---------- EXTRACTED INFORMATION ----------

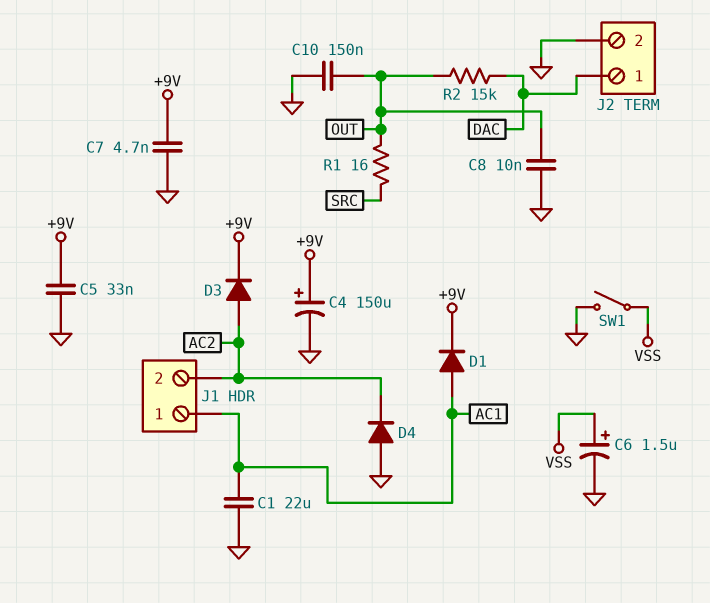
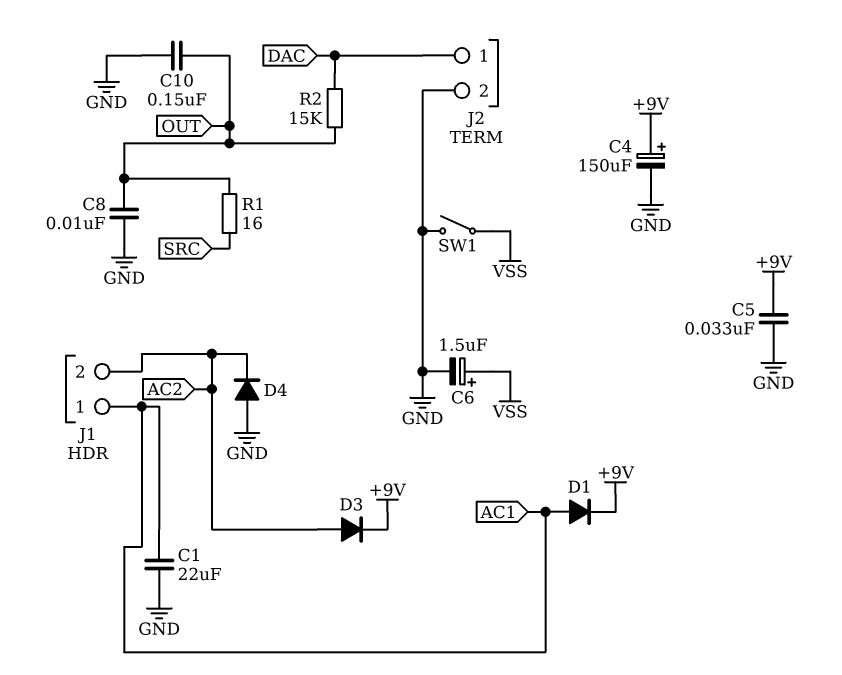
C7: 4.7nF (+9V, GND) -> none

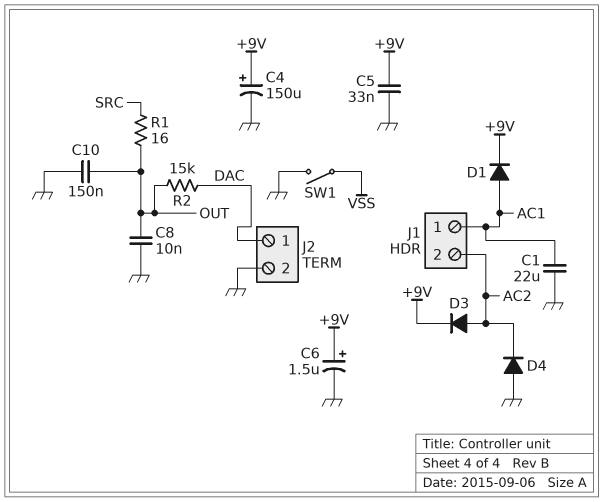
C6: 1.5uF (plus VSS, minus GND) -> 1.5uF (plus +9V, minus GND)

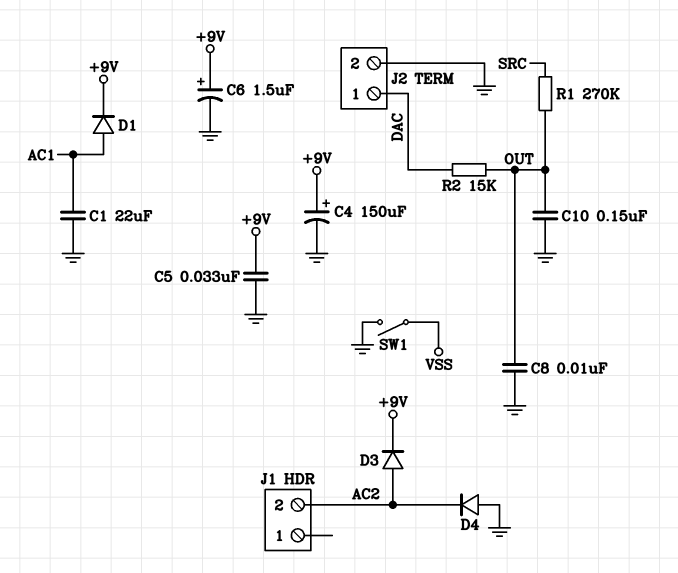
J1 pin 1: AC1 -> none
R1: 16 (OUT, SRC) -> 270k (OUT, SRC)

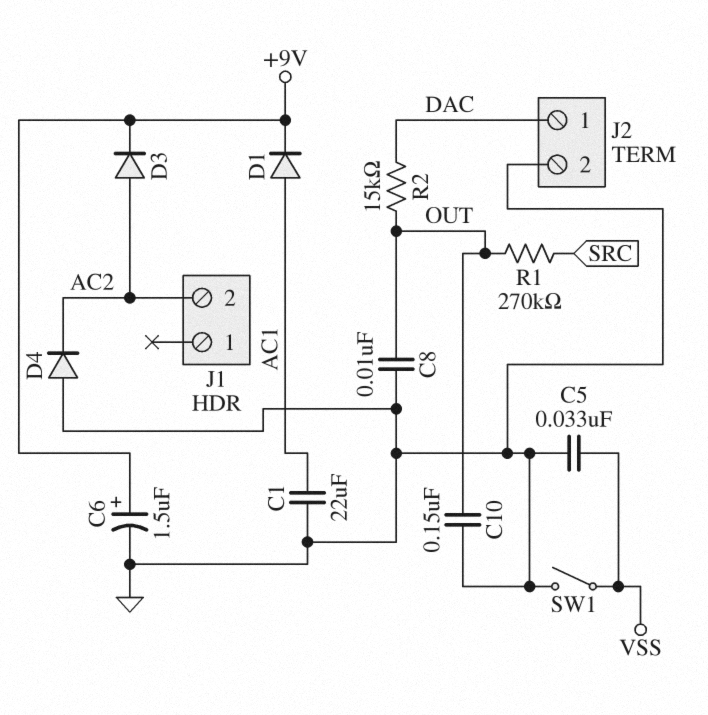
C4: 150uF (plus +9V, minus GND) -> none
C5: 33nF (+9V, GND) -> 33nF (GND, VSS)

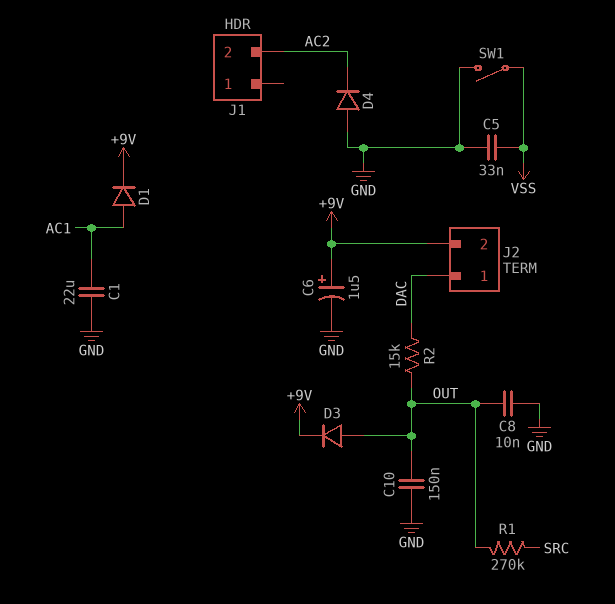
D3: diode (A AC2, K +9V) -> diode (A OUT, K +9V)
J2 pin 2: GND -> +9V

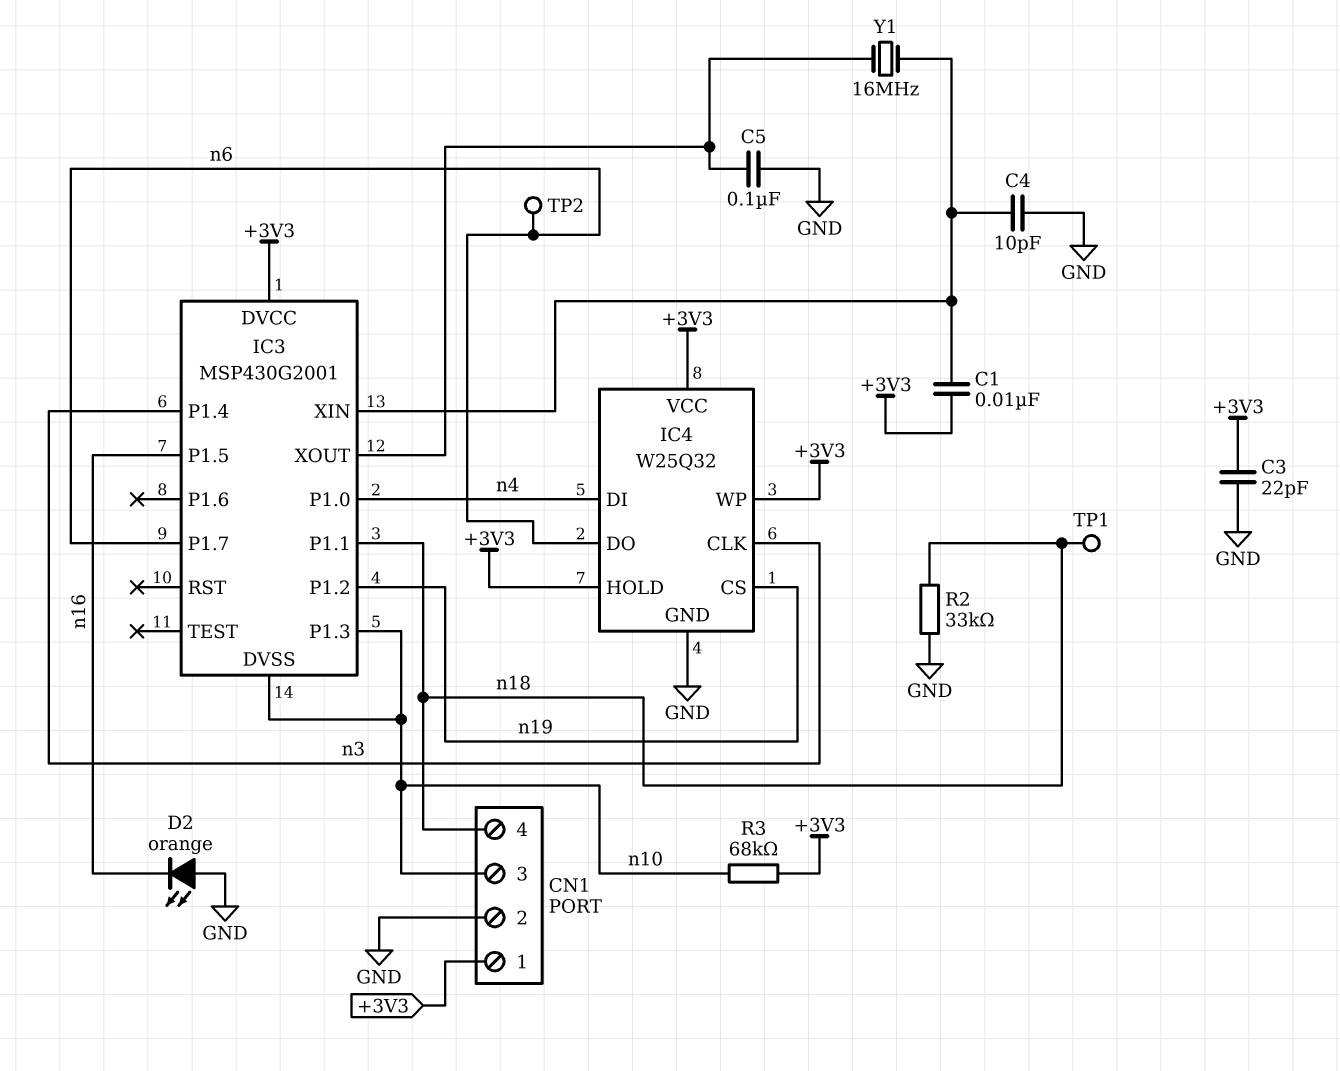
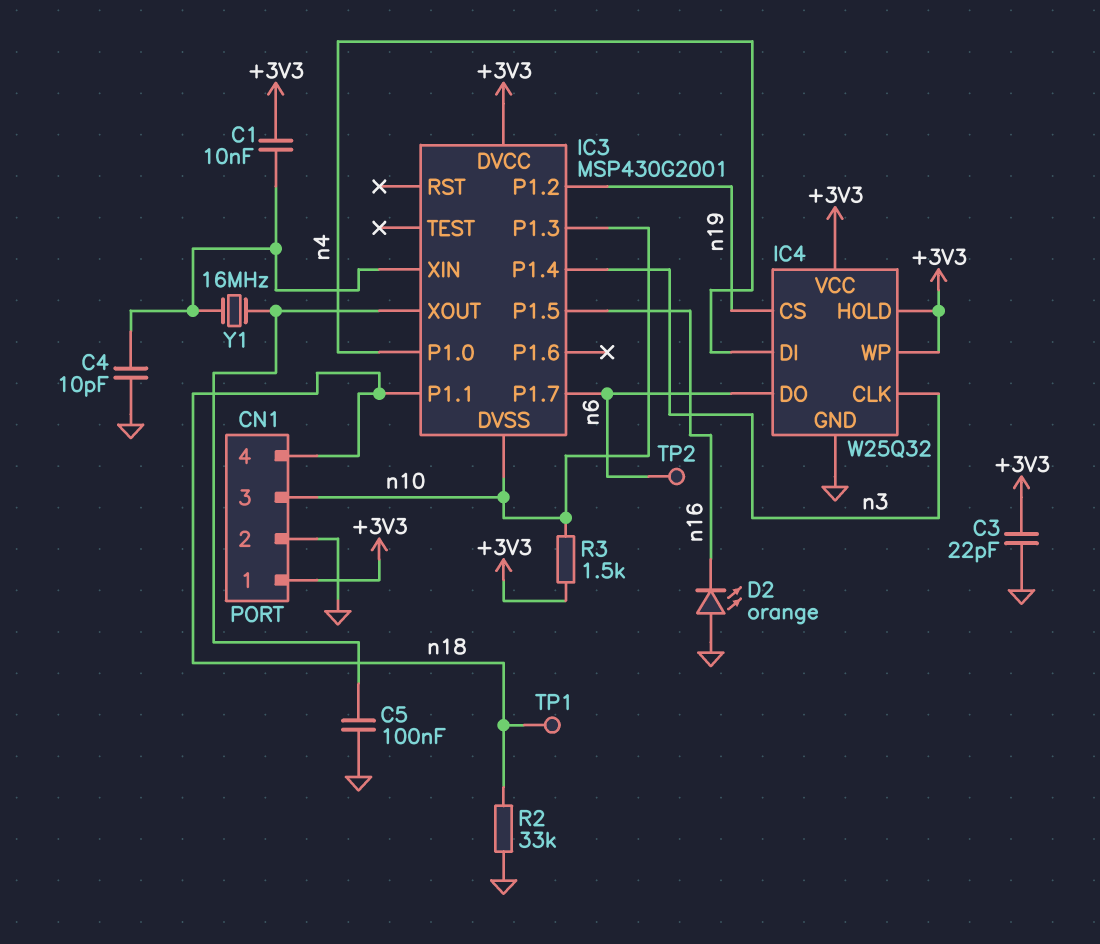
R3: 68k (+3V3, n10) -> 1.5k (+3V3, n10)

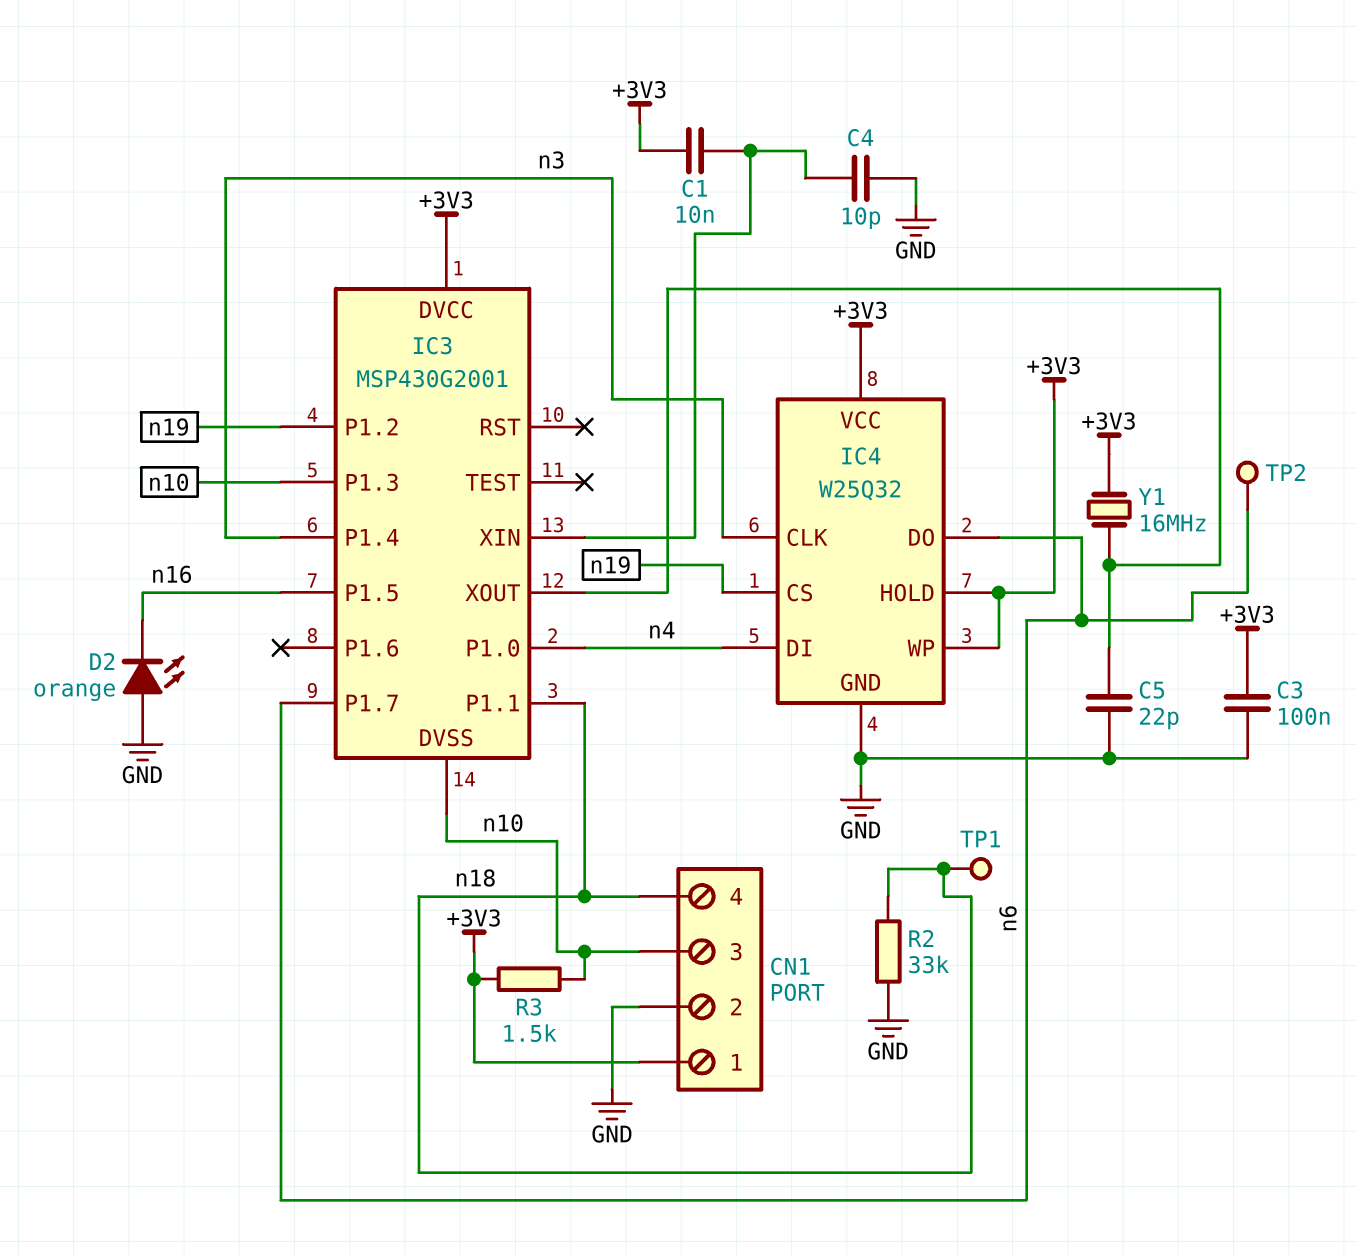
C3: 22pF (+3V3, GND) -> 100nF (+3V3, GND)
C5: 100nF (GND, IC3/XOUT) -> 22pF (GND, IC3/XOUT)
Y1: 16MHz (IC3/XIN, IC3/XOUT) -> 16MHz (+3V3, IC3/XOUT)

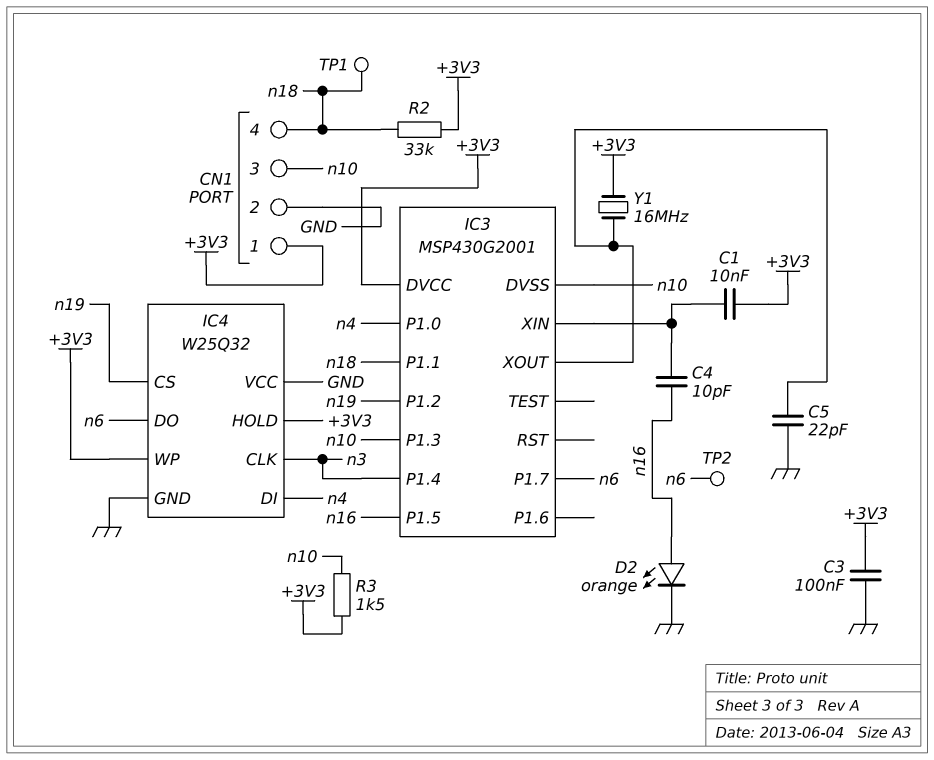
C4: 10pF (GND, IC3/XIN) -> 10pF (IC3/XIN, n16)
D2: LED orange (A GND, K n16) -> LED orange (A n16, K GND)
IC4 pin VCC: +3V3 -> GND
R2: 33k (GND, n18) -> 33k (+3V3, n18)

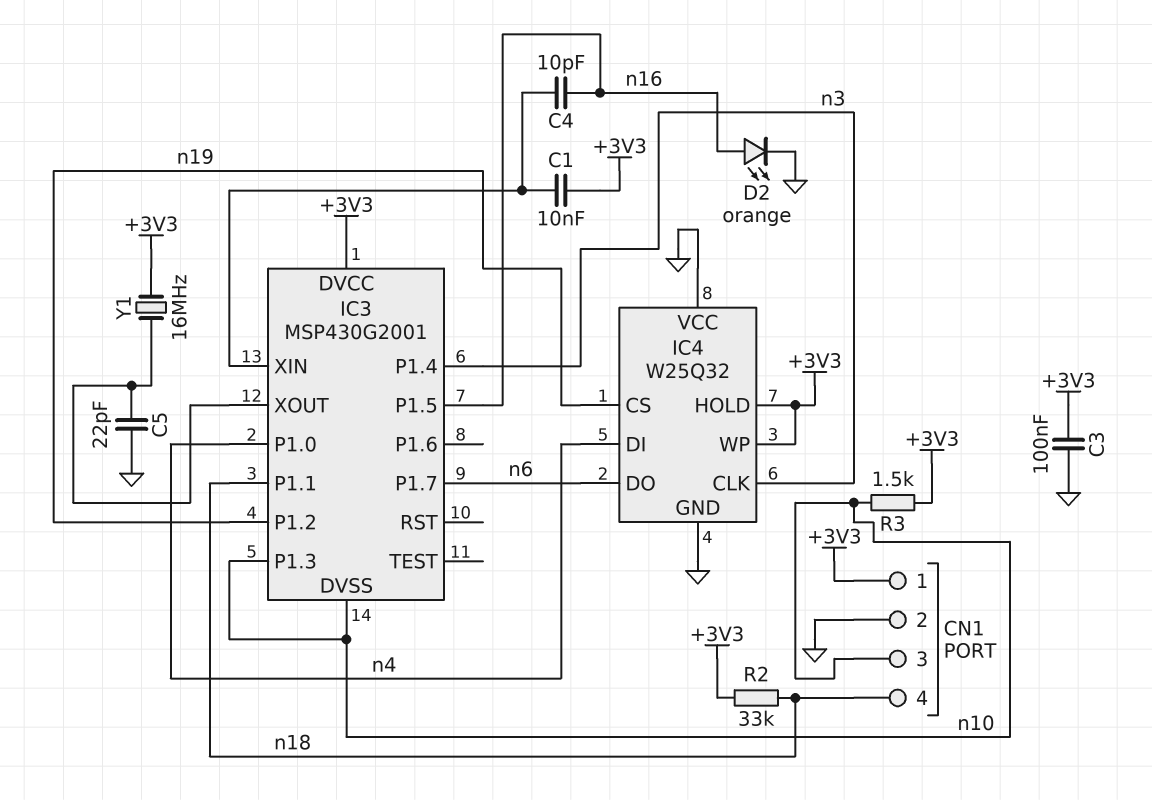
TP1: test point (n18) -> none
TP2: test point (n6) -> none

----------

_WORK REQUEST:_ Where the line containing "Y1: 16MHz (IC3/XIN, IC3/XOUT)" appears, begin copying there and continue exactly through the final line of the records; both end lines belong in the copy, pictures do not.

_THE COMPLETED TASK:_
Y1: 16MHz (IC3/XIN, IC3/XOUT) -> 16MHz (+3V3, IC3/XOUT)

C4: 10pF (GND, IC3/XIN) -> 10pF (IC3/XIN, n16)
D2: LED orange (A GND, K n16) -> LED orange (A n16, K GND)
IC4 pin VCC: +3V3 -> GND
R2: 33k (GND, n18) -> 33k (+3V3, n18)

TP1: test point (n18) -> none
TP2: test point (n6) -> none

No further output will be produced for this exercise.